Collected data entries

►

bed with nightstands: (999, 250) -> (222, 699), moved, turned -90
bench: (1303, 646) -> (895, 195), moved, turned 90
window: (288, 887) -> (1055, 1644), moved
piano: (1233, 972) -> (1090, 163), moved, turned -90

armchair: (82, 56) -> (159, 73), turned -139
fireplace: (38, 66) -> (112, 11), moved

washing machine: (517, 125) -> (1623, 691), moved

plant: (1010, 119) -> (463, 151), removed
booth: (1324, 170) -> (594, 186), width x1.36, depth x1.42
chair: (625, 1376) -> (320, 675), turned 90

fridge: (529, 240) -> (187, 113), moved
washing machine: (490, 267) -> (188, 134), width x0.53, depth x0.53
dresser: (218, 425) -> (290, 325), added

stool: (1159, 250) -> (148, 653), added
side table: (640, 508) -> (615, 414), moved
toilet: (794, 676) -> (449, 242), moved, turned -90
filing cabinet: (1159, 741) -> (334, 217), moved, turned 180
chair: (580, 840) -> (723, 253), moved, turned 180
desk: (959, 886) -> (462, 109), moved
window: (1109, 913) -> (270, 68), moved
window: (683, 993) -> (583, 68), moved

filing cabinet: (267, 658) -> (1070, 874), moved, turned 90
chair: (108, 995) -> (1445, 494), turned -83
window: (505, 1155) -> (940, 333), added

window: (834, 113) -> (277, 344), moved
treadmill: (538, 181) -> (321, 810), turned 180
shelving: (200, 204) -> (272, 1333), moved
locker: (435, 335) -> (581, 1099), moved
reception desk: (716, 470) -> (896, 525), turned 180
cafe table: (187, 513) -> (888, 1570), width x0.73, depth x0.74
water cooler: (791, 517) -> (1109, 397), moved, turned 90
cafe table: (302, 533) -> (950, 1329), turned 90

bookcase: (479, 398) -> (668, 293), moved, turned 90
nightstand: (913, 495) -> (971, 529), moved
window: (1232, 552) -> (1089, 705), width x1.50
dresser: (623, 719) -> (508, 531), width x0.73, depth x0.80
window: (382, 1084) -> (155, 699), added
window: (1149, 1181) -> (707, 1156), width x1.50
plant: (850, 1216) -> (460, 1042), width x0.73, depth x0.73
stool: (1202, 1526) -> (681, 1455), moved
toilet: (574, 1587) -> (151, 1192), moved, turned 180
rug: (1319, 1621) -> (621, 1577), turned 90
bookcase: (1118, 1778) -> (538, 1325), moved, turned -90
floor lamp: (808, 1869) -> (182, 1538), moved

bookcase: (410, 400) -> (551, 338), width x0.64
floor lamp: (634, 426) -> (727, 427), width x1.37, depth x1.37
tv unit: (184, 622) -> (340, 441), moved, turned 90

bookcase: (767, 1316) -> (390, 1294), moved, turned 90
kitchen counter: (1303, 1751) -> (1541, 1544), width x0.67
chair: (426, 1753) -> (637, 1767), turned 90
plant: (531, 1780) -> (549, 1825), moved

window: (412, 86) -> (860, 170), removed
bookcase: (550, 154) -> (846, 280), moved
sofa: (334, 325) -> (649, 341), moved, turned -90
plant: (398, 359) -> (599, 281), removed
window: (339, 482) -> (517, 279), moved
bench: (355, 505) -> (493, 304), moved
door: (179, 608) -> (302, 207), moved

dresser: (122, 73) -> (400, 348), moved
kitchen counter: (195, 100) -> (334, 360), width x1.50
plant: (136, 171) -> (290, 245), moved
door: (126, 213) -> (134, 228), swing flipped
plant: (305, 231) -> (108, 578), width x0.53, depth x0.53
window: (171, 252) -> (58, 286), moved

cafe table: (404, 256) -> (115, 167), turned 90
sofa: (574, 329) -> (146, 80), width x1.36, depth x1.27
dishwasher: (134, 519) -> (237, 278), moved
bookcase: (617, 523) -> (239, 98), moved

◄

§ Assigned task: Could you reproduce exactly the lines of the entries above, from the one with "bookcase: (550, 154) -> (846, 280), moved" through the one with "dresser: (122, 73) -> (400, 348), moved", and nothing else?

§ Exercise answer:
bookcase: (550, 154) -> (846, 280), moved
sofa: (334, 325) -> (649, 341), moved, turned -90
plant: (398, 359) -> (599, 281), removed
window: (339, 482) -> (517, 279), moved
bench: (355, 505) -> (493, 304), moved
door: (179, 608) -> (302, 207), moved

dresser: (122, 73) -> (400, 348), moved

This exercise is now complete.